| BRIEF |
Wherever the string "glasses" appears in the records, return the line that holds it.
** DATA FOR THE TASK follows **
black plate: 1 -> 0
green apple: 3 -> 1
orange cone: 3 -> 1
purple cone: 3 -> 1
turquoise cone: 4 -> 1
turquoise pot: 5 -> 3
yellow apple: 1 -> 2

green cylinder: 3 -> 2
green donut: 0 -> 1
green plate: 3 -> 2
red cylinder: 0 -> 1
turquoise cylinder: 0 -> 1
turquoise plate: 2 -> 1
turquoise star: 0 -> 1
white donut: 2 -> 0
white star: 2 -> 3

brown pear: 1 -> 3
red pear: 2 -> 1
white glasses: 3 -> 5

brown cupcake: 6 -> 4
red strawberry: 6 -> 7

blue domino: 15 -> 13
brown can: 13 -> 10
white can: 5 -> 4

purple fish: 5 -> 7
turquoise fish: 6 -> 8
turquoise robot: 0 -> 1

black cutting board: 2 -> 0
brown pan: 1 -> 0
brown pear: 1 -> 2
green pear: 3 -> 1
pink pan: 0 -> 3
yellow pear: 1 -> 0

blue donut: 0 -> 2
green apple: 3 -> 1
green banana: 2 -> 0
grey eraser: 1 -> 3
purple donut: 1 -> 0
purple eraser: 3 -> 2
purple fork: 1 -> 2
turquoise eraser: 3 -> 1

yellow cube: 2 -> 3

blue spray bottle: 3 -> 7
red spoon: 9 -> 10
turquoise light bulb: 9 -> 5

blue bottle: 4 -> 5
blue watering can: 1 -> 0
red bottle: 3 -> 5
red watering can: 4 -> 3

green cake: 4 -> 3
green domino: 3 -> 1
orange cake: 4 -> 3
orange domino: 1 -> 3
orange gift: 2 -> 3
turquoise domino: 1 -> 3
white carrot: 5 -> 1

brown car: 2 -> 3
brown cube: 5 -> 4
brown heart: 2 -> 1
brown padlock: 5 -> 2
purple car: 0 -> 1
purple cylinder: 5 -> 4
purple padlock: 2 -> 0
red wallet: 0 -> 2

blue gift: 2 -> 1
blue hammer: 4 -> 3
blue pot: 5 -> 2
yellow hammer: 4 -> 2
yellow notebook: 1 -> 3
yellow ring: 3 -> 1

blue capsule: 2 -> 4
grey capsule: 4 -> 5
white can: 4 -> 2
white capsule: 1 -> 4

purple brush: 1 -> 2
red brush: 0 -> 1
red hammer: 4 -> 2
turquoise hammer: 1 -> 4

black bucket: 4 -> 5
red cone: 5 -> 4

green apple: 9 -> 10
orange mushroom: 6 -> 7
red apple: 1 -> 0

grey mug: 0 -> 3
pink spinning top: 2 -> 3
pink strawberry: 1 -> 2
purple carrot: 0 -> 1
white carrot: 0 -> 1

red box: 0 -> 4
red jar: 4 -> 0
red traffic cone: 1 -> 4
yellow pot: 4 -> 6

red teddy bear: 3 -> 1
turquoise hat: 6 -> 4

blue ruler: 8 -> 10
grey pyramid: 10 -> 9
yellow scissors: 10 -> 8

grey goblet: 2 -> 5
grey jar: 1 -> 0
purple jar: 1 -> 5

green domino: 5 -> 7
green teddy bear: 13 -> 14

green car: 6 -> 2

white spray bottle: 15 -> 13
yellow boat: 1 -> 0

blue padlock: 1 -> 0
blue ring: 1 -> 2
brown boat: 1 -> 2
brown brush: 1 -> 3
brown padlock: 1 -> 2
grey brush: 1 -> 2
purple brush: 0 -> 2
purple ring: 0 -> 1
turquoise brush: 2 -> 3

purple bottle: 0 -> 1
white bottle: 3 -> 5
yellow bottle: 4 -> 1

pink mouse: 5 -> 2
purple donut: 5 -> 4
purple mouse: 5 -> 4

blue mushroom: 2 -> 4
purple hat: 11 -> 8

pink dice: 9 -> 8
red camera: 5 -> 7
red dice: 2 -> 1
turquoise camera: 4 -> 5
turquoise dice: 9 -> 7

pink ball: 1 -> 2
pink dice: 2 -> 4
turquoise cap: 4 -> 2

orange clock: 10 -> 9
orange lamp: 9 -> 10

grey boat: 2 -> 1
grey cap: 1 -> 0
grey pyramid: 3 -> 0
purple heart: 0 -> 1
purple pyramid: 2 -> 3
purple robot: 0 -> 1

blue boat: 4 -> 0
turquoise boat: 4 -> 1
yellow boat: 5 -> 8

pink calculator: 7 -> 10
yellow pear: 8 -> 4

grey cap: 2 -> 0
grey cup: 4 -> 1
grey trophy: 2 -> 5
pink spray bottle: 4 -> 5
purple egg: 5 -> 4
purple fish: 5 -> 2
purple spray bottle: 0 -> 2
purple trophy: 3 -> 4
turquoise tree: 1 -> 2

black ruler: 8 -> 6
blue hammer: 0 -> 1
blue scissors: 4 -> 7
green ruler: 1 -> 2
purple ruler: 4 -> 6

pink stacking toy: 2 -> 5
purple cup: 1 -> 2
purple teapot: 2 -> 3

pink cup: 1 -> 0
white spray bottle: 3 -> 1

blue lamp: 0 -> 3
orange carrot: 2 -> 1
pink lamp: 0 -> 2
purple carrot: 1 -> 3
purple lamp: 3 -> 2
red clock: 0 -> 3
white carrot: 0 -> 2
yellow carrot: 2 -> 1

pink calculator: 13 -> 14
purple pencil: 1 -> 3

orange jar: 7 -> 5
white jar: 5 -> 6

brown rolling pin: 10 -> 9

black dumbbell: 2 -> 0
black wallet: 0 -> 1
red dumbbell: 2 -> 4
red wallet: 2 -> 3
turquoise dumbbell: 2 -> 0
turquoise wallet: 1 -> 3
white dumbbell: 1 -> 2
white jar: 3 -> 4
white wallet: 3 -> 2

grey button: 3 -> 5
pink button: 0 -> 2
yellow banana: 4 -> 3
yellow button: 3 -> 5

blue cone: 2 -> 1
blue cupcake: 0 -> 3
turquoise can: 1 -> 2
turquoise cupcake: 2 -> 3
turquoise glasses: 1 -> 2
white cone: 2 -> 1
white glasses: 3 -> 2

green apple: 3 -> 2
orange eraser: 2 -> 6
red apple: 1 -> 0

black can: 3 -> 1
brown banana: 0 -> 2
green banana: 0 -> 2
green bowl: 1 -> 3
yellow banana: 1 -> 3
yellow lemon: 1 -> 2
** End of DATA FOR THE TASK **
| EXERCISE RESPONSE |
white glasses: 3 -> 5
turquoise glasses: 1 -> 2
white glasses: 3 -> 2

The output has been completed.